RECORDS SHOWN Start Marker

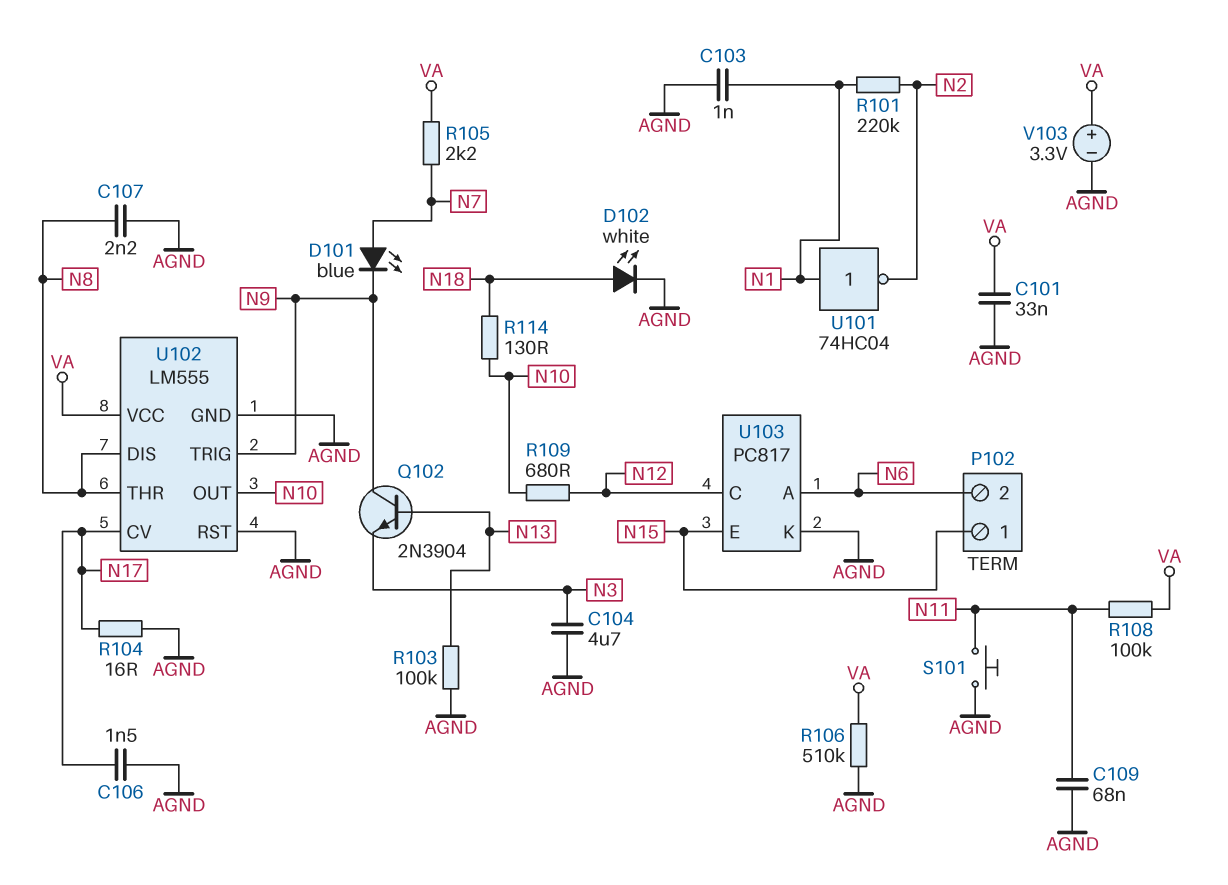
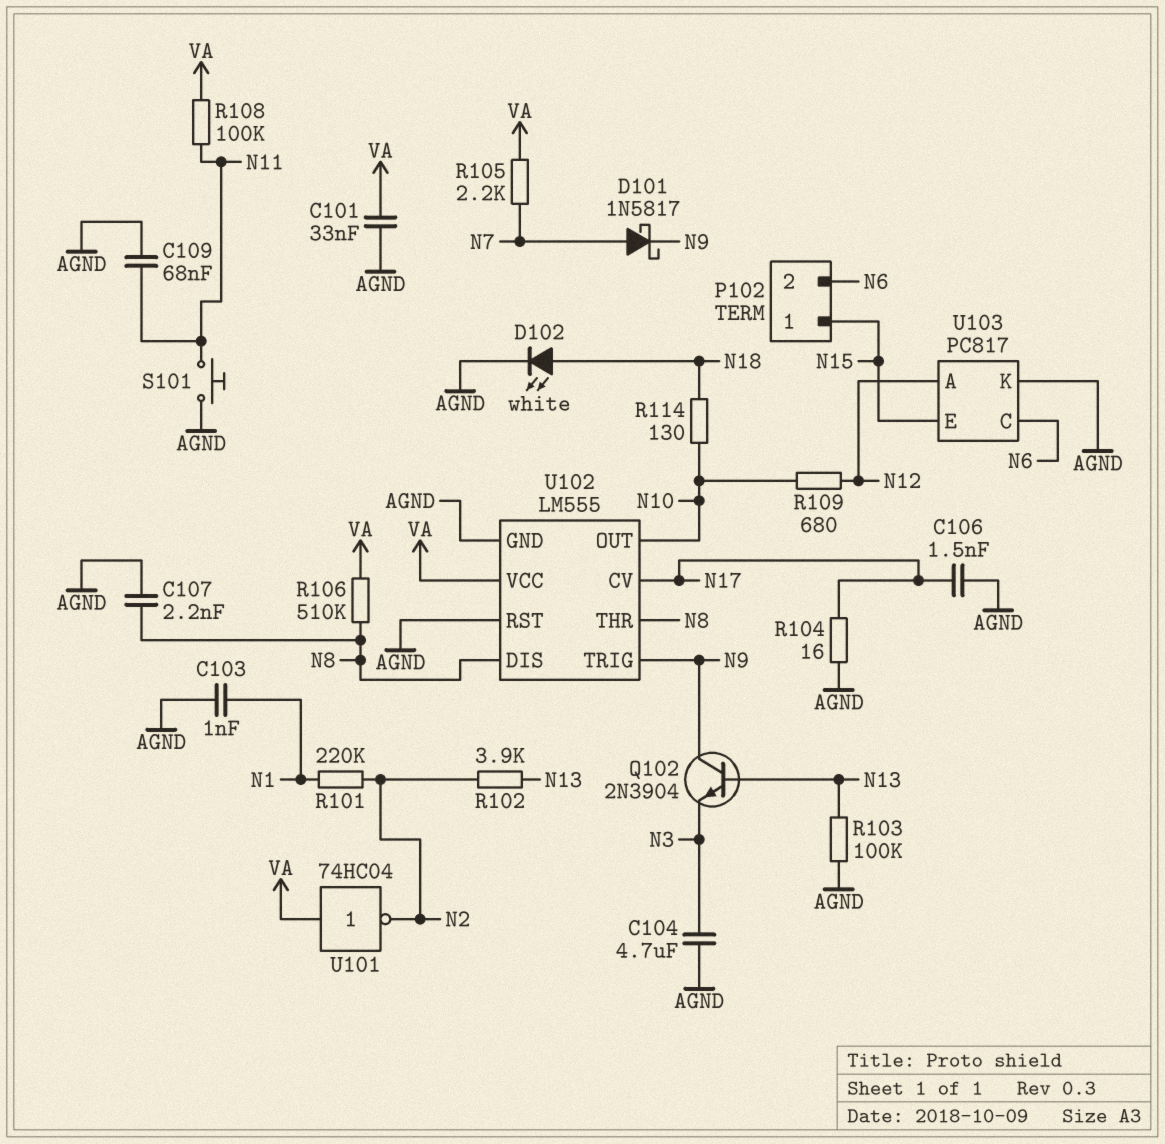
D101: LED blue (A N7, K N9) -> schottky 1N5817 (A N7, K N9)
R102: none -> 3.9k (N2, N13)
R106: 510k (AGND, VA) -> 510k (N8, VA)
U101: NOT 74HC04 (in N1, out N2) -> NOT 74HC04 (in VA, out N2)
U103 pin A: N6 -> N12
U103 pin C: N12 -> N6
V103: 3.3V (plus VA, minus AGND) -> none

RECORDS SHOWN End Marker

**TASK GOAL**
From the entries above, work out how many lines include "AGND"; the number is the only answer wanted.

**WRITTEN ANSWER**
2